**PROBLEM DETAILS**. Keep only the lines from the start of the data through the line containing "to <778, 435>", and output them exactly.

::: GIVEN RECORDS

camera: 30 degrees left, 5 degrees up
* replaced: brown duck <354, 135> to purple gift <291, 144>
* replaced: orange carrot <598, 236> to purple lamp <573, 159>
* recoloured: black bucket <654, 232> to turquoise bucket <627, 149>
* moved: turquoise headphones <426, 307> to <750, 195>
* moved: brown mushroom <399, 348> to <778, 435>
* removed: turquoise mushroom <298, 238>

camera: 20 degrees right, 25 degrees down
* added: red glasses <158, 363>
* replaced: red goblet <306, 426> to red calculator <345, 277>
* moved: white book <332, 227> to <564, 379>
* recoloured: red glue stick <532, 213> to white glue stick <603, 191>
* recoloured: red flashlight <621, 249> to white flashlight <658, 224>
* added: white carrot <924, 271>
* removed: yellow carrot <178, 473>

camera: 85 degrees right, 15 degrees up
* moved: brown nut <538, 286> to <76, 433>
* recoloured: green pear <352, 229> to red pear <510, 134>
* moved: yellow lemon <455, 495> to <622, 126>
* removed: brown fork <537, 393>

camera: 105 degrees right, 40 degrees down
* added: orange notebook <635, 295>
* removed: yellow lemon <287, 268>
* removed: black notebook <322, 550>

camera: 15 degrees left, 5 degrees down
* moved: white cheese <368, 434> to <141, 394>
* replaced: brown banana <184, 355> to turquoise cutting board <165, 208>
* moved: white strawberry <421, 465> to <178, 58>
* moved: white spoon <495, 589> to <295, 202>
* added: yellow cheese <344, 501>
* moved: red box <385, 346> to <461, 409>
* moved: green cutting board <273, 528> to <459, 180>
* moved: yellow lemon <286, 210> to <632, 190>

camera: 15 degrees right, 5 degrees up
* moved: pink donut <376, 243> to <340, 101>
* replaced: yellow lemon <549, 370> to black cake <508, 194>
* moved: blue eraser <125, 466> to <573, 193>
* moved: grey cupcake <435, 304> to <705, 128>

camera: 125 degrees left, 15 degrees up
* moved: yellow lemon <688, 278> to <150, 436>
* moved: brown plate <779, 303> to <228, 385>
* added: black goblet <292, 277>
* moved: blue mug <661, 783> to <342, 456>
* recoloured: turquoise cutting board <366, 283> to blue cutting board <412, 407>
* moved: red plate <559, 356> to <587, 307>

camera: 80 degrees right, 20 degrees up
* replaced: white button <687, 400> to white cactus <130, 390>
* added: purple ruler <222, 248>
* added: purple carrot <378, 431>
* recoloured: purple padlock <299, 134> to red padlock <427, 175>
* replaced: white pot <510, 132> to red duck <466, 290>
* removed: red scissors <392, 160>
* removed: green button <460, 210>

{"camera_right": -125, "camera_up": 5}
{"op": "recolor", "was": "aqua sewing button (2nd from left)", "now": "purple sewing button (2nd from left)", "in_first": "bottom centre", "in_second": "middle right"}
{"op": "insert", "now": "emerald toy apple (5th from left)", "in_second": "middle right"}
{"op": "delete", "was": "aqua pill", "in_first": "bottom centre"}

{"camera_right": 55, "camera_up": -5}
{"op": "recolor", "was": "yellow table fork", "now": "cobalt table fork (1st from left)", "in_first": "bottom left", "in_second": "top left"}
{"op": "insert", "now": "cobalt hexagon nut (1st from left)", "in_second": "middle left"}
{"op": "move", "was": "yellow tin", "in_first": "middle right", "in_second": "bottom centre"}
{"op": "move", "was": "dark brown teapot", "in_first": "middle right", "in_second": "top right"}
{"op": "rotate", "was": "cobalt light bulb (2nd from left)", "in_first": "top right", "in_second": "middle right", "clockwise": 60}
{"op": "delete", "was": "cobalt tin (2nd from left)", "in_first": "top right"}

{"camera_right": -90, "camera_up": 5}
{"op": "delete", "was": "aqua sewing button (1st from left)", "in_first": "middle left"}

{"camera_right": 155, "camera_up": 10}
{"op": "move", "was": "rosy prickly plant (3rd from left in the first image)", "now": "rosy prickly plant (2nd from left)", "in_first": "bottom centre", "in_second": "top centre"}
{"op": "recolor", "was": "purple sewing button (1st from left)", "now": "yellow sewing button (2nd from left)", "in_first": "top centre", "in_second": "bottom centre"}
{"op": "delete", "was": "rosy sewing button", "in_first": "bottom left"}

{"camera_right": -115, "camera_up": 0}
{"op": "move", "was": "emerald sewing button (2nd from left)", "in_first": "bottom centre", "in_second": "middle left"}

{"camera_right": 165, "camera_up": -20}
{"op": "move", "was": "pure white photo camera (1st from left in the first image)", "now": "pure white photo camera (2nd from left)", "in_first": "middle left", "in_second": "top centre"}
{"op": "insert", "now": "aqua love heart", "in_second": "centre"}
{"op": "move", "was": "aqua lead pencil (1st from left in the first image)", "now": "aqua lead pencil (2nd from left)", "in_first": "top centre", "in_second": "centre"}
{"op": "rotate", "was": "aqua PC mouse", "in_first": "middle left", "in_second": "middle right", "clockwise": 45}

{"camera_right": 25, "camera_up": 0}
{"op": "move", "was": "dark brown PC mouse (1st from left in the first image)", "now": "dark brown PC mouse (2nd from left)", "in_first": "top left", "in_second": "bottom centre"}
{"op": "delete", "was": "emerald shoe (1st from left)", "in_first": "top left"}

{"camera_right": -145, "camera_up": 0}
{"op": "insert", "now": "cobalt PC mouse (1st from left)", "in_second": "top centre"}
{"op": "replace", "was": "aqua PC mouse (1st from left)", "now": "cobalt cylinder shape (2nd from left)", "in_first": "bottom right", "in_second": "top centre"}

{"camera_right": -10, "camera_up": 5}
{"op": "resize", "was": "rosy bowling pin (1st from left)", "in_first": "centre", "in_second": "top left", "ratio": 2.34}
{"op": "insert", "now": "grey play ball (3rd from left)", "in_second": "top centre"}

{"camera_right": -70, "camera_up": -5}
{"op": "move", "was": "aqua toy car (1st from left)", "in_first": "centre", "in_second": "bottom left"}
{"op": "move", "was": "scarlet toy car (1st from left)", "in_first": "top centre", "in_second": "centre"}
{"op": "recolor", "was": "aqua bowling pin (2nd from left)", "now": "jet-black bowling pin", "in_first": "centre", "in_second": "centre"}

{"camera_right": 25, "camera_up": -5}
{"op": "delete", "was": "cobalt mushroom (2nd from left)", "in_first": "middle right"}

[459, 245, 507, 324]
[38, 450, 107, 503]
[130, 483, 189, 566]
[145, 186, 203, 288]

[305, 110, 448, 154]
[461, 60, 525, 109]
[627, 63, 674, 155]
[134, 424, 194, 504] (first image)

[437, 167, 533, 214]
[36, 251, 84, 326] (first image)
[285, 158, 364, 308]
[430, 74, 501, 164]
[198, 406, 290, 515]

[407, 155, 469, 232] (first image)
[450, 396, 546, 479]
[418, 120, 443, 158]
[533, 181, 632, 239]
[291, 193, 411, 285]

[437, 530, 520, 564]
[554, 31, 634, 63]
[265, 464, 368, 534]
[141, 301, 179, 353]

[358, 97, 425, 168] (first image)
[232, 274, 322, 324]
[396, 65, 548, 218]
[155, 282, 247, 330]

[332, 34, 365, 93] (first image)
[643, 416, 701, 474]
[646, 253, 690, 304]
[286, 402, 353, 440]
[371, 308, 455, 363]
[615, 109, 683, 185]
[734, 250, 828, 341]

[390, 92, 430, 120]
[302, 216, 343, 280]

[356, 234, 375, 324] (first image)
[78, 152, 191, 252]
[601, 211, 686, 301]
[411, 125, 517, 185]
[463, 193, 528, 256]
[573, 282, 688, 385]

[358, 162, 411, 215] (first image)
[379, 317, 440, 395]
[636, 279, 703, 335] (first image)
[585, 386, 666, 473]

::::::

**WRITTEN RESPONSE**.
camera: 30 degrees left, 5 degrees up
* replaced: brown duck <354, 135> to purple gift <291, 144>
* replaced: orange carrot <598, 236> to purple lamp <573, 159>
* recoloured: black bucket <654, 232> to turquoise bucket <627, 149>
* moved: turquoise headphones <426, 307> to <750, 195>
* moved: brown mushroom <399, 348> to <778, 435>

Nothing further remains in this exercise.